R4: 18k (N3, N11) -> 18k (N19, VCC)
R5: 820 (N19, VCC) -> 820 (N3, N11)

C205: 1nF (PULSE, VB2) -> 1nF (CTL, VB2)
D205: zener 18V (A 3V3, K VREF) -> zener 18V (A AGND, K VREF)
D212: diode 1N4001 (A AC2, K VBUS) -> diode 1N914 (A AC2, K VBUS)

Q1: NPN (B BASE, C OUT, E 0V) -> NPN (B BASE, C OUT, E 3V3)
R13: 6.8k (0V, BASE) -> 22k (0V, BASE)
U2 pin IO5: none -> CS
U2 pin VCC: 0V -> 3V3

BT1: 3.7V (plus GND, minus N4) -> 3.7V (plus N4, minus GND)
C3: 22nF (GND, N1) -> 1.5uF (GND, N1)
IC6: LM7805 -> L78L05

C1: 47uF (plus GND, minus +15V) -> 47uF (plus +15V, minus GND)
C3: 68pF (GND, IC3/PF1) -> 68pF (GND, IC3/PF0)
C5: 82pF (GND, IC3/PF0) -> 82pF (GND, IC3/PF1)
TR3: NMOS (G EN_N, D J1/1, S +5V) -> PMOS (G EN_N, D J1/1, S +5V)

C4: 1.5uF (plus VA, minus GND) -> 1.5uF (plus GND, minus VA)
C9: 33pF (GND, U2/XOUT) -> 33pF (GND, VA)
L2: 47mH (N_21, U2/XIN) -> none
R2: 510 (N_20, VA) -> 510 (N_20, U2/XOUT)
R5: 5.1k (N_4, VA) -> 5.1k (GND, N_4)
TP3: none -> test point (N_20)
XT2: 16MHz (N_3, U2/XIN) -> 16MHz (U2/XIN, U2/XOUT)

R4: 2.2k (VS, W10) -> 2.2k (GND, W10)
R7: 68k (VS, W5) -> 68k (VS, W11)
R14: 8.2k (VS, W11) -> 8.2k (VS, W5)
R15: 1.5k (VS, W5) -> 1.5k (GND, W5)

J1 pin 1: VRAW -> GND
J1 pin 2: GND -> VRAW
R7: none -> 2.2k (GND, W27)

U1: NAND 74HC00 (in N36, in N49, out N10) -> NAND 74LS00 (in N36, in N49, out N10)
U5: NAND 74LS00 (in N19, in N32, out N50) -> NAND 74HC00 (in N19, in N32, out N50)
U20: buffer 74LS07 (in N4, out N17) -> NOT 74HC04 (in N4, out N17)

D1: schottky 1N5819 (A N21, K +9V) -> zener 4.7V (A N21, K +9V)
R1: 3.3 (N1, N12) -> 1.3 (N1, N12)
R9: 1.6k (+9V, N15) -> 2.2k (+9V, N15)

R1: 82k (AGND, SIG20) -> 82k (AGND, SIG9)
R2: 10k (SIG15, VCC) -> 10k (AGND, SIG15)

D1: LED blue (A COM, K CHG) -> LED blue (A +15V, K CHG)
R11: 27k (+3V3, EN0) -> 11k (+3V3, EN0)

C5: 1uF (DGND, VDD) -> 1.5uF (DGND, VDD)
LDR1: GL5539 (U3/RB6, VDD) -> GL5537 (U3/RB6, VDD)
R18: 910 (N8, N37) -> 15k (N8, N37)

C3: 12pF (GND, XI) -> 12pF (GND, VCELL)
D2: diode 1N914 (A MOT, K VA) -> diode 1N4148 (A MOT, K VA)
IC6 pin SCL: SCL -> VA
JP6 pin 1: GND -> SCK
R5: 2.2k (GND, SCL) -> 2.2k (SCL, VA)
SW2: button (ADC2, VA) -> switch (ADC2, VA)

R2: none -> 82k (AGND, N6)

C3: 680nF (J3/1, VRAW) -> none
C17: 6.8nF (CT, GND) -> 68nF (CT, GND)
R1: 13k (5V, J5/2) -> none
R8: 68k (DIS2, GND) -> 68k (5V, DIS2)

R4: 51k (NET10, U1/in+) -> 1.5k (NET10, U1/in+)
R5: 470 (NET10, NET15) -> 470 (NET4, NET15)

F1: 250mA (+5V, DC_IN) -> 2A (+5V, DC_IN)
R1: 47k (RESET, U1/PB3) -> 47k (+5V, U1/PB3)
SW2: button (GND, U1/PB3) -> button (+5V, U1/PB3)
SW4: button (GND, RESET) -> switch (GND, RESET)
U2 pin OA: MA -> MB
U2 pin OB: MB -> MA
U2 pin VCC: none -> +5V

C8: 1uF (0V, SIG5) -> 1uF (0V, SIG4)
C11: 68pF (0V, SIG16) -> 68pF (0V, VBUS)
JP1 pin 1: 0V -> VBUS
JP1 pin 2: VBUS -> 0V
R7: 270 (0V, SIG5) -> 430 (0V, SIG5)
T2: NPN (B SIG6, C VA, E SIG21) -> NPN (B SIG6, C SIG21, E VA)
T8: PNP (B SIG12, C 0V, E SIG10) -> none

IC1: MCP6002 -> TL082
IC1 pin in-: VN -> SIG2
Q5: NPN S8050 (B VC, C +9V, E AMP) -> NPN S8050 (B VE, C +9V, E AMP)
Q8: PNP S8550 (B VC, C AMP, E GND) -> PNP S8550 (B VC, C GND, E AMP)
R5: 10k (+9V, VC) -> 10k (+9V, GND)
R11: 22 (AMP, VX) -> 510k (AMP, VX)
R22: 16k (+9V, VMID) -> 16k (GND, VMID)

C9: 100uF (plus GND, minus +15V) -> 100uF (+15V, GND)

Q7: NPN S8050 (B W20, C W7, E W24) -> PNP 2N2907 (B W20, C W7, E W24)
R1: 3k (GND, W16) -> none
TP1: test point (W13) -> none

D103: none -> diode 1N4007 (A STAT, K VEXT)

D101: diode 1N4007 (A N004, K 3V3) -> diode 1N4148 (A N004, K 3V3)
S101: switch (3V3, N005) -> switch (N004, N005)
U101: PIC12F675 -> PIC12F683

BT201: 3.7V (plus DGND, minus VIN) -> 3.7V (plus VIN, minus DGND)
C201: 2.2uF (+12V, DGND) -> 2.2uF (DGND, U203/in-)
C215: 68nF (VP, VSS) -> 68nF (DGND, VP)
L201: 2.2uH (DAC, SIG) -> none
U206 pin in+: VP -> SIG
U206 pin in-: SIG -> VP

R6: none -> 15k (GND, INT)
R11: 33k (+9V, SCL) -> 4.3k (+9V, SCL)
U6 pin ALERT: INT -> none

## Assignment
With the line holding "C205: 1nF (PULSE, VB2) -> 1nF (CTL, VB2)" as the first and the line holding "Q1: NPN (B BASE, C" as the last, set down that range of the entries above exactly, and nothing else.

## Response box
C205: 1nF (PULSE, VB2) -> 1nF (CTL, VB2)
D205: zener 18V (A 3V3, K VREF) -> zener 18V (A AGND, K VREF)
D212: diode 1N4001 (A AC2, K VBUS) -> diode 1N914 (A AC2, K VBUS)

Q1: NPN (B BASE, C OUT, E 0V) -> NPN (B BASE, C OUT, E 3V3)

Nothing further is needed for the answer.